> **Exercise aim**: Produce a word-for-word copy of the lines from the one that contains "yellow semicircle: (32, 37)" to the final line of the data below, with all pictures dropped.

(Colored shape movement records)
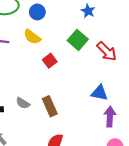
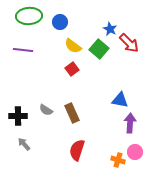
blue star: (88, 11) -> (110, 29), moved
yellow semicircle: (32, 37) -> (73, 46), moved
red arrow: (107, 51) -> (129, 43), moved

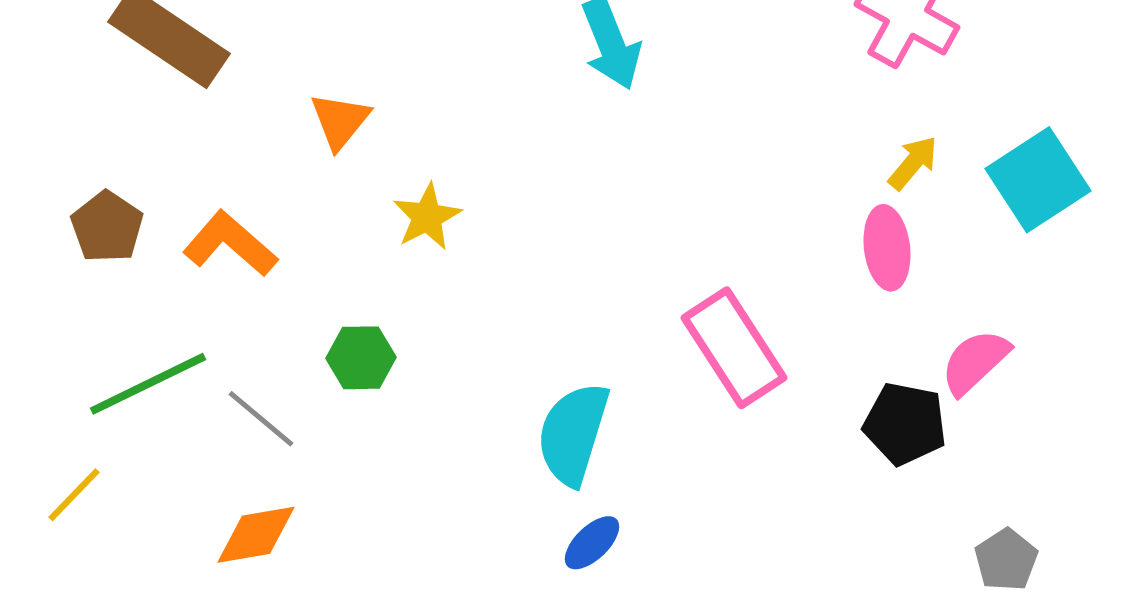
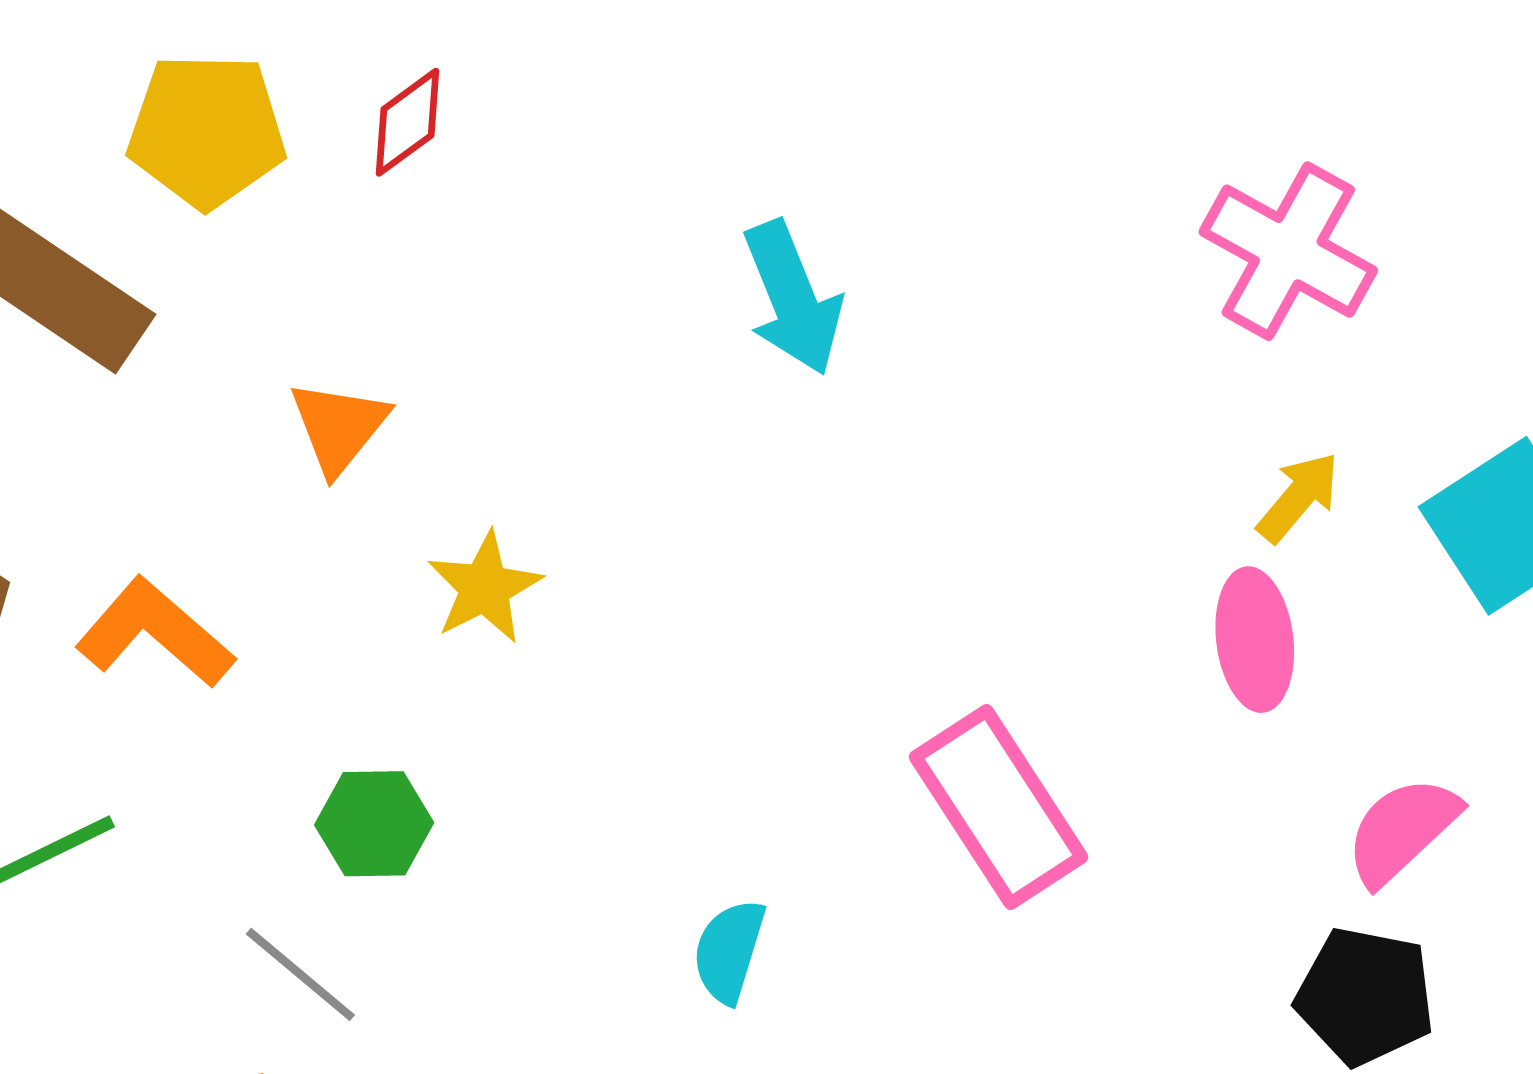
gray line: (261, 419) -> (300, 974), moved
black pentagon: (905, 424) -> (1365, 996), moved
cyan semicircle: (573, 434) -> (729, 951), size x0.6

> **Task output**:
yellow semicircle: (32, 37) -> (73, 46), moved
red arrow: (107, 51) -> (129, 43), moved

gray line: (261, 419) -> (300, 974), moved
black pentagon: (905, 424) -> (1365, 996), moved
cyan semicircle: (573, 434) -> (729, 951), size x0.6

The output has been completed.